**REQUIRED ACTION**. Apart from the images, every record below must be given again without alteration.

**DATA SHOWN**.
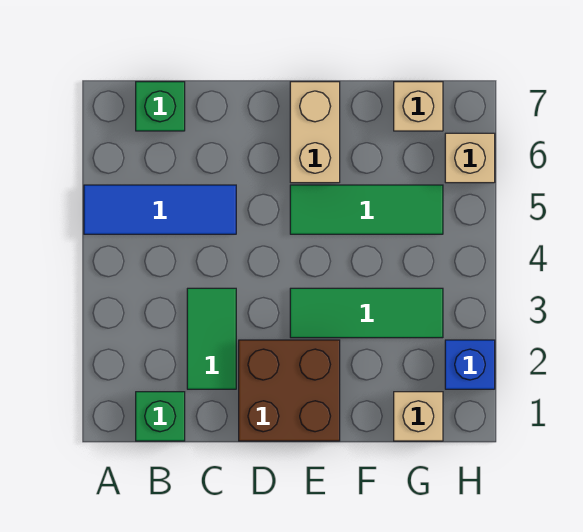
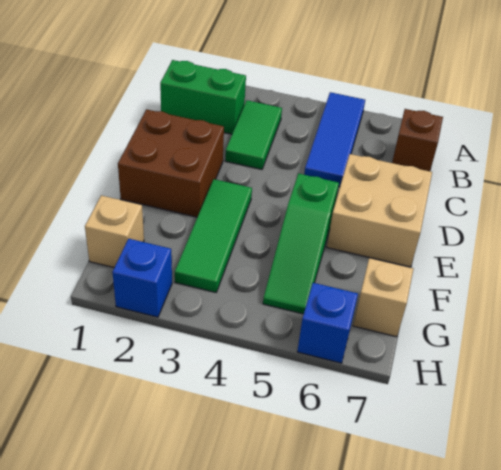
green brick B1 level 1 -> green brick B1:B2 level 1
green brick B7 level 1 -> brown brick B7 level 1
green tile C2:C3 level 1 -> green tile B3:C3 level 1
green tile E5:G5 level 1 -> green slope E5:G5 level 1 top E
tan brick E6:E7 level 1 -> tan brick D6:E7 level 1
tan brick H6 level 1 -> blue brick H6 level 1

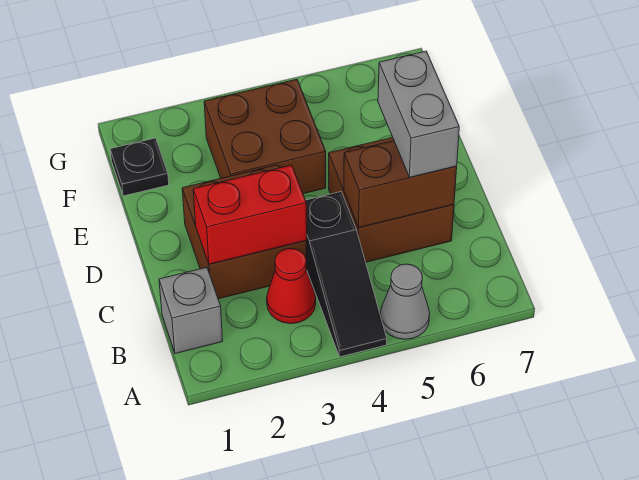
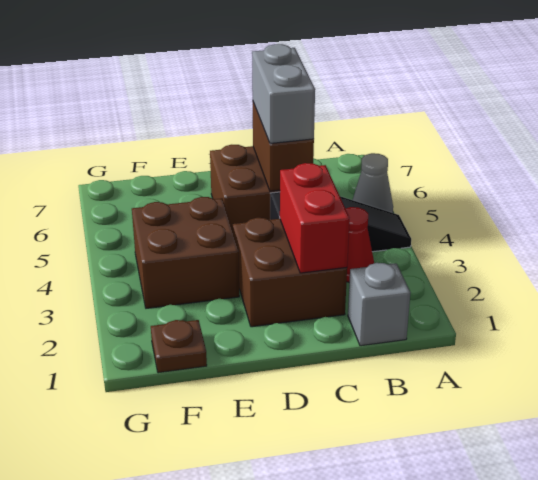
grey brick C6:D6 level 3 -> grey brick C5:C6 level 3
black plate F1 level 1 -> brown plate F1 level 1

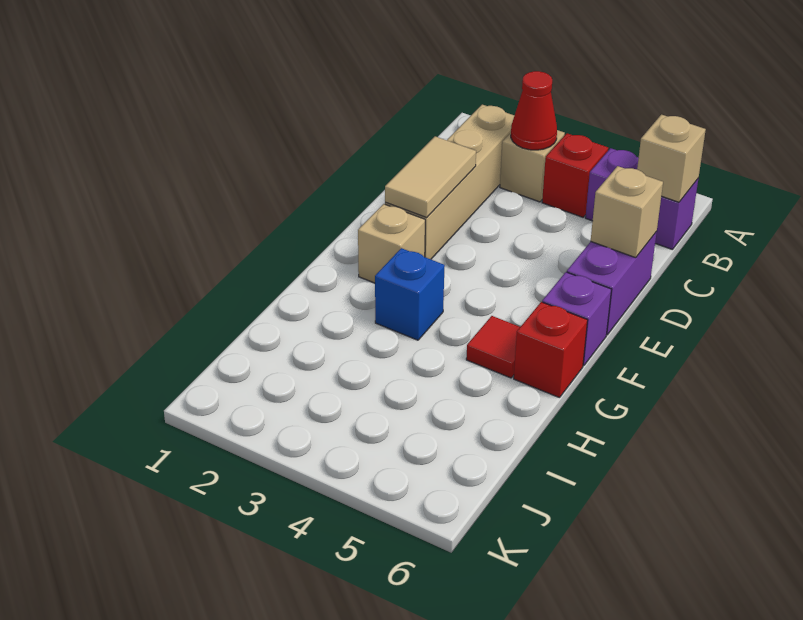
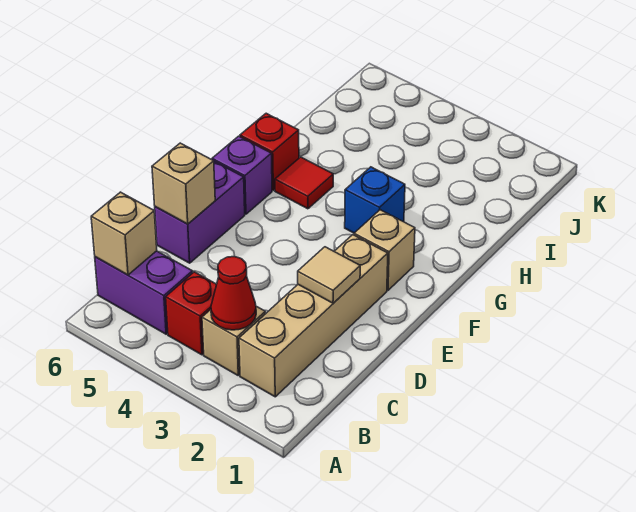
tan tile D2:E2 level 2 -> tan tile D2 level 2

**RESPONSE AREA**.
green brick B1 level 1 -> green brick B1:B2 level 1
green brick B7 level 1 -> brown brick B7 level 1
green tile C2:C3 level 1 -> green tile B3:C3 level 1
green tile E5:G5 level 1 -> green slope E5:G5 level 1 top E
tan brick E6:E7 level 1 -> tan brick D6:E7 level 1
tan brick H6 level 1 -> blue brick H6 level 1

grey brick C6:D6 level 3 -> grey brick C5:C6 level 3
black plate F1 level 1 -> brown plate F1 level 1

tan tile D2:E2 level 2 -> tan tile D2 level 2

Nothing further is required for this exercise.